• **EXERCISE DIRECTIONS**:
Filter these entries so that only lines with the word "glue" remain.

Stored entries
——————
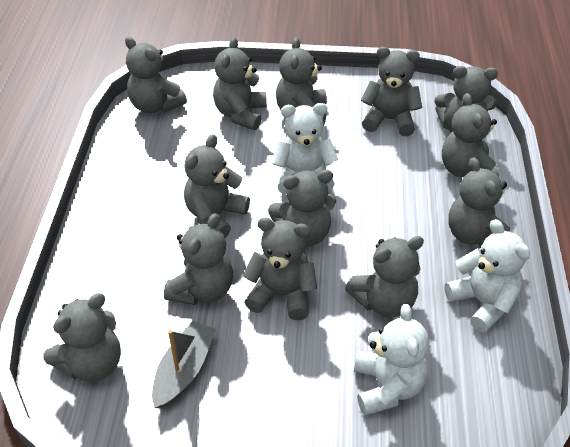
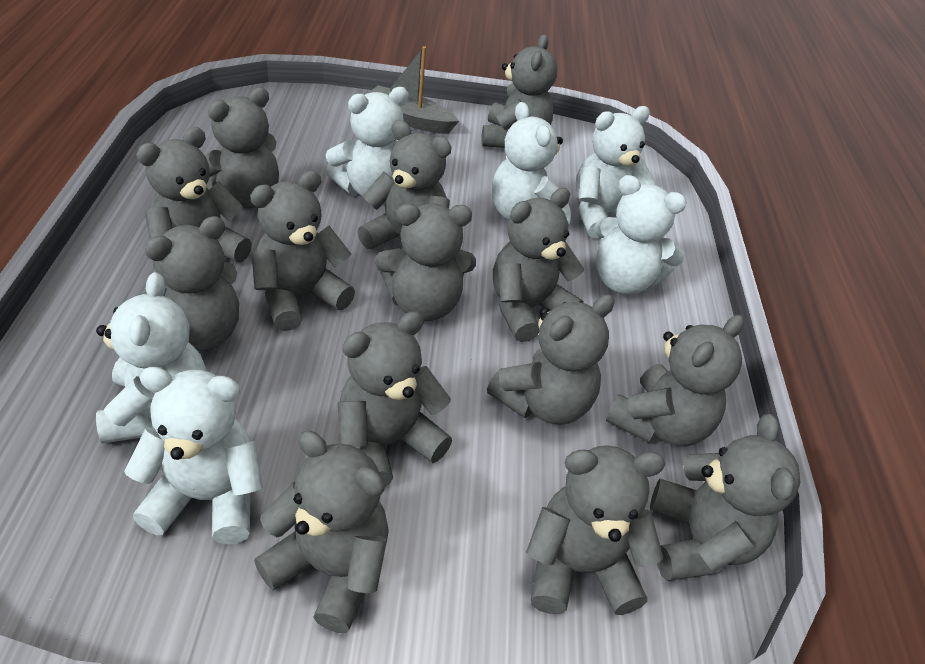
grey teddy bear: 13 -> 14
white teddy bear: 3 -> 6

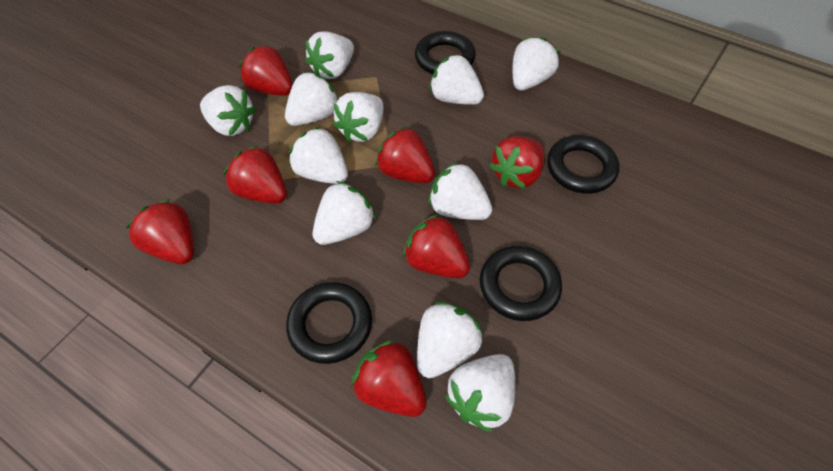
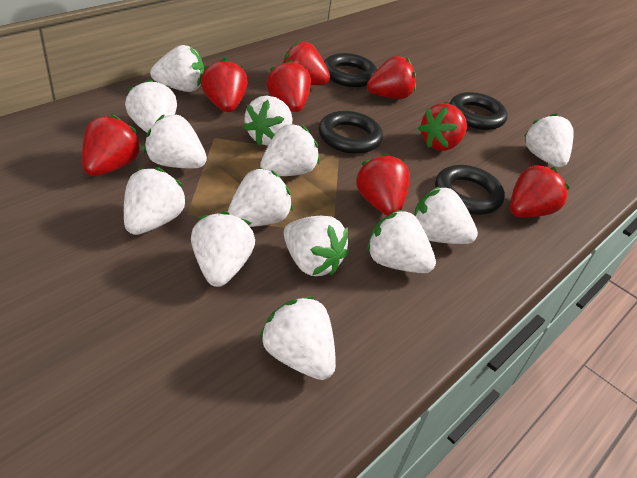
red strawberry: 7 -> 8
white strawberry: 11 -> 13

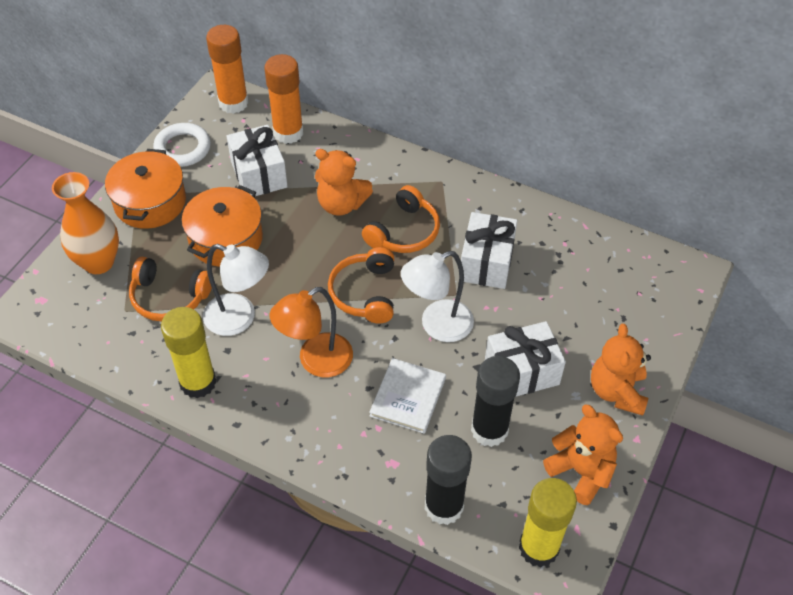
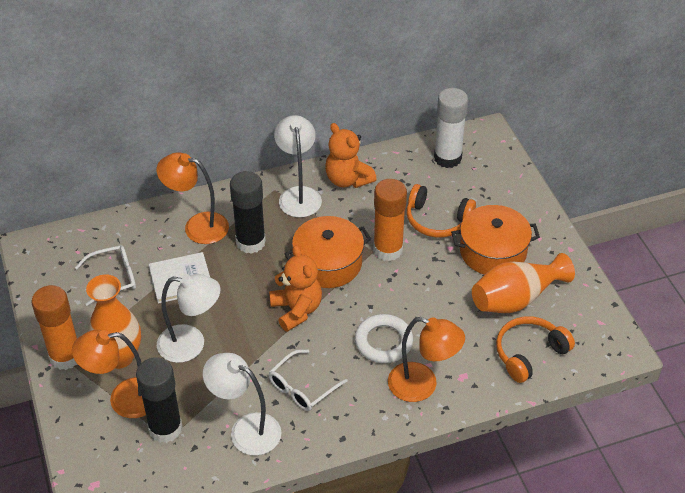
orange headphones: 3 -> 2
orange lamp: 1 -> 3
orange teddy bear: 3 -> 2
orange vase: 1 -> 2
white gift: 3 -> 0
white glasses: 0 -> 2
white glue stick: 0 -> 1
white lamp: 2 -> 3
yellow glue stick: 2 -> 0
——————
• **PROBLEM SOLUTION**:
white glue stick: 0 -> 1
yellow glue stick: 2 -> 0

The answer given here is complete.